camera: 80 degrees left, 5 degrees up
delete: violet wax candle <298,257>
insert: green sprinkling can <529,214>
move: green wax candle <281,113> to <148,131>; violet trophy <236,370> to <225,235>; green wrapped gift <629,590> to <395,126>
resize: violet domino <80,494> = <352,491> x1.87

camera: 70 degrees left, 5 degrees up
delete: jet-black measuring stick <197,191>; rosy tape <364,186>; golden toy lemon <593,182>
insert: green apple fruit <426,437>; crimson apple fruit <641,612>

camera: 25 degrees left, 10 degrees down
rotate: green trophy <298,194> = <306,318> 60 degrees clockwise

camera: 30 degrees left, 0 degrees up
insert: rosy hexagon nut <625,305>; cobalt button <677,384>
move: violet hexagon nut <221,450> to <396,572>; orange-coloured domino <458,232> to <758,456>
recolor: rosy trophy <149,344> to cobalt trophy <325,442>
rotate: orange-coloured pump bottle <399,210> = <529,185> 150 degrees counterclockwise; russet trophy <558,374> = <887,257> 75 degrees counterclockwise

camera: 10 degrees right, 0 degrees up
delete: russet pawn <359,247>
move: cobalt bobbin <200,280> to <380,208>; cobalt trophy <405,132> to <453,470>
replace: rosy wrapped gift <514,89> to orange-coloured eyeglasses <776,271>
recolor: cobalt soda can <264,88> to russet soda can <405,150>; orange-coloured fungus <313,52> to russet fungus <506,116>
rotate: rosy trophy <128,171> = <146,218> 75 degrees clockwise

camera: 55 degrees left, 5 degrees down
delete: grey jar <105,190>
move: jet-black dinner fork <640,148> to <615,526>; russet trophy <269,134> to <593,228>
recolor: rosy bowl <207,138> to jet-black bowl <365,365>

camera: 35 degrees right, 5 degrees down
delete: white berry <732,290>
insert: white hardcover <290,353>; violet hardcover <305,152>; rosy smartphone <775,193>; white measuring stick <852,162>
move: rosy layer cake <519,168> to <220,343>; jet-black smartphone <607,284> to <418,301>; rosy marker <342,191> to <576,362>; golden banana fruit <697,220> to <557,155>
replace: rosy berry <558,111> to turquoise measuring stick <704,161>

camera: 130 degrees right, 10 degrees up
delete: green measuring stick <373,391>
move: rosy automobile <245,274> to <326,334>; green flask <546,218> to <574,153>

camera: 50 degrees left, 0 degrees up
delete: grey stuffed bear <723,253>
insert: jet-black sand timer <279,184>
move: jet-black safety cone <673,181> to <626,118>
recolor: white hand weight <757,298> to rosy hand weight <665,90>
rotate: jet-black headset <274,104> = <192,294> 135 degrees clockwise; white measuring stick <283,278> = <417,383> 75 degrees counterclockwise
════
The problem:
Take the data above and reproduce it exactly.

Result:
camera: 80 degrees left, 5 degrees up
delete: violet wax candle <298,257>
insert: green sprinkling can <529,214>
move: green wax candle <281,113> to <148,131>; violet trophy <236,370> to <225,235>; green wrapped gift <629,590> to <395,126>
resize: violet domino <80,494> = <352,491> x1.87

camera: 70 degrees left, 5 degrees up
delete: jet-black measuring stick <197,191>; rosy tape <364,186>; golden toy lemon <593,182>
insert: green apple fruit <426,437>; crimson apple fruit <641,612>

camera: 25 degrees left, 10 degrees down
rotate: green trophy <298,194> = <306,318> 60 degrees clockwise

camera: 30 degrees left, 0 degrees up
insert: rosy hexagon nut <625,305>; cobalt button <677,384>
move: violet hexagon nut <221,450> to <396,572>; orange-coloured domino <458,232> to <758,456>
recolor: rosy trophy <149,344> to cobalt trophy <325,442>
rotate: orange-coloured pump bottle <399,210> = <529,185> 150 degrees counterclockwise; russet trophy <558,374> = <887,257> 75 degrees counterclockwise

camera: 10 degrees right, 0 degrees up
delete: russet pawn <359,247>
move: cobalt bobbin <200,280> to <380,208>; cobalt trophy <405,132> to <453,470>
replace: rosy wrapped gift <514,89> to orange-coloured eyeglasses <776,271>
recolor: cobalt soda can <264,88> to russet soda can <405,150>; orange-coloured fungus <313,52> to russet fungus <506,116>
rotate: rosy trophy <128,171> = <146,218> 75 degrees clockwise

camera: 55 degrees left, 5 degrees down
delete: grey jar <105,190>
move: jet-black dinner fork <640,148> to <615,526>; russet trophy <269,134> to <593,228>
recolor: rosy bowl <207,138> to jet-black bowl <365,365>

camera: 35 degrees right, 5 degrees down
delete: white berry <732,290>
insert: white hardcover <290,353>; violet hardcover <305,152>; rosy smartphone <775,193>; white measuring stick <852,162>
move: rosy layer cake <519,168> to <220,343>; jet-black smartphone <607,284> to <418,301>; rosy marker <342,191> to <576,362>; golden banana fruit <697,220> to <557,155>
replace: rosy berry <558,111> to turquoise measuring stick <704,161>

camera: 130 degrees right, 10 degrees up
delete: green measuring stick <373,391>
move: rosy automobile <245,274> to <326,334>; green flask <546,218> to <574,153>

camera: 50 degrees left, 0 degrees up
delete: grey stuffed bear <723,253>
insert: jet-black sand timer <279,184>
move: jet-black safety cone <673,181> to <626,118>
recolor: white hand weight <757,298> to rosy hand weight <665,90>
rotate: jet-black headset <274,104> = <192,294> 135 degrees clockwise; white measuring stick <283,278> = <417,383> 75 degrees counterclockwise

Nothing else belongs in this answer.